• _WHAT IS EXPECTED_:
Your answer should be one number: how many lines below hold the word "degrees".

• _DATA_:
*** Begin section ***
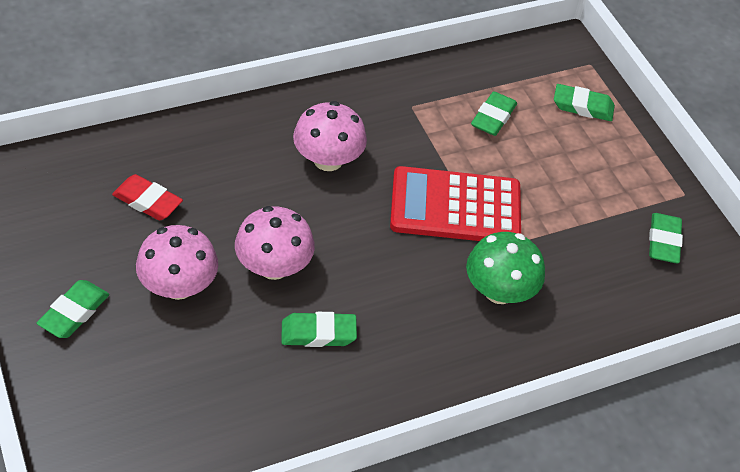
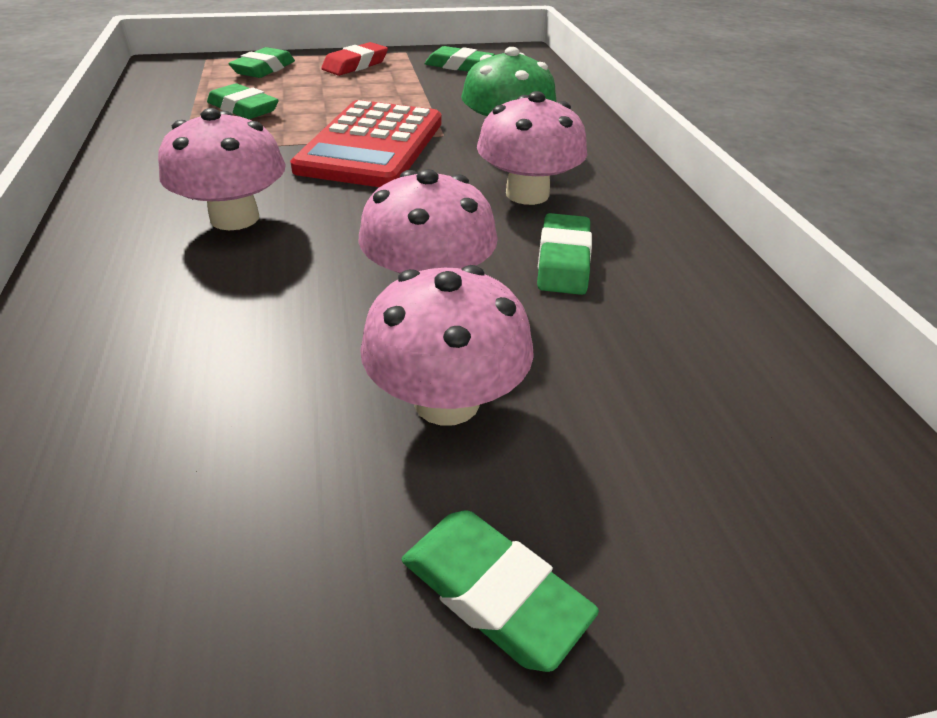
camera: 75 degrees left, 10 degrees down
red eraser [112,174,183,220] -> red eraser moved to [321,42,388,76]
none -> pink mushroom [477,91,587,205]

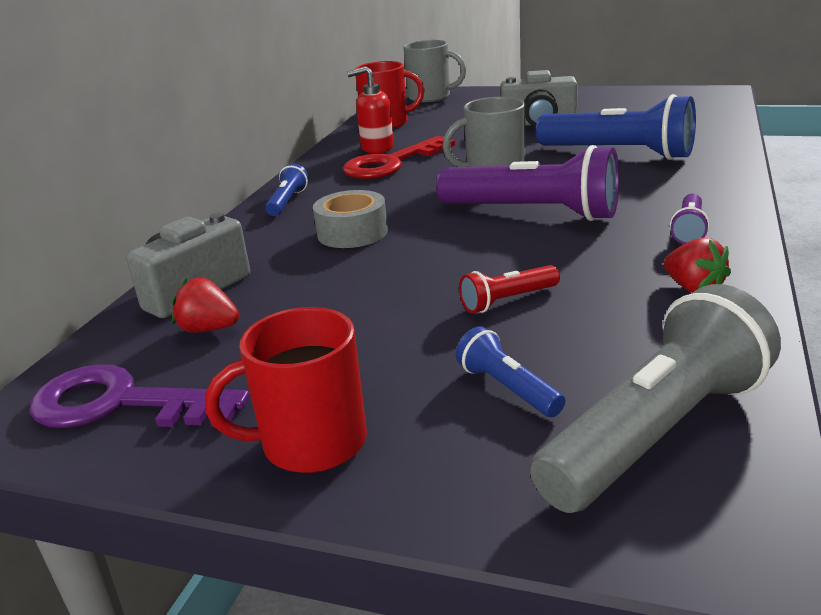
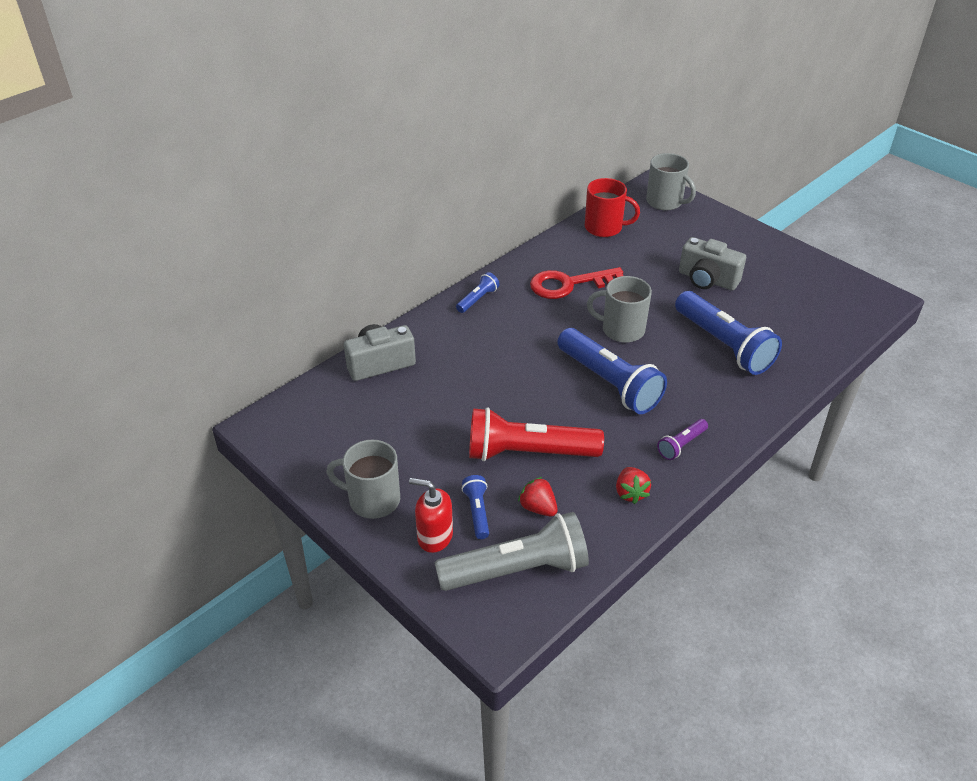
camera: 25 degrees right, 15 degrees up
purple key [29,364,250,428] -> none
red strawberry [172,278,239,333] -> red strawberry moved to [518,477,558,516]
red mug [205,307,367,473] -> grey mug [326,440,400,519]
grey tape [313,190,388,248] -> none
red soap dispenser [347,66,394,153] -> red soap dispenser moved to [409,478,453,553]
purple flashlight [436,145,619,221] -> blue flashlight [557,328,667,414]
red flashlight [459,265,560,313] -> red flashlight [469,407,604,461], size x2.14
*** End section ***
• _SOLUTION TO THIS TASK_:
2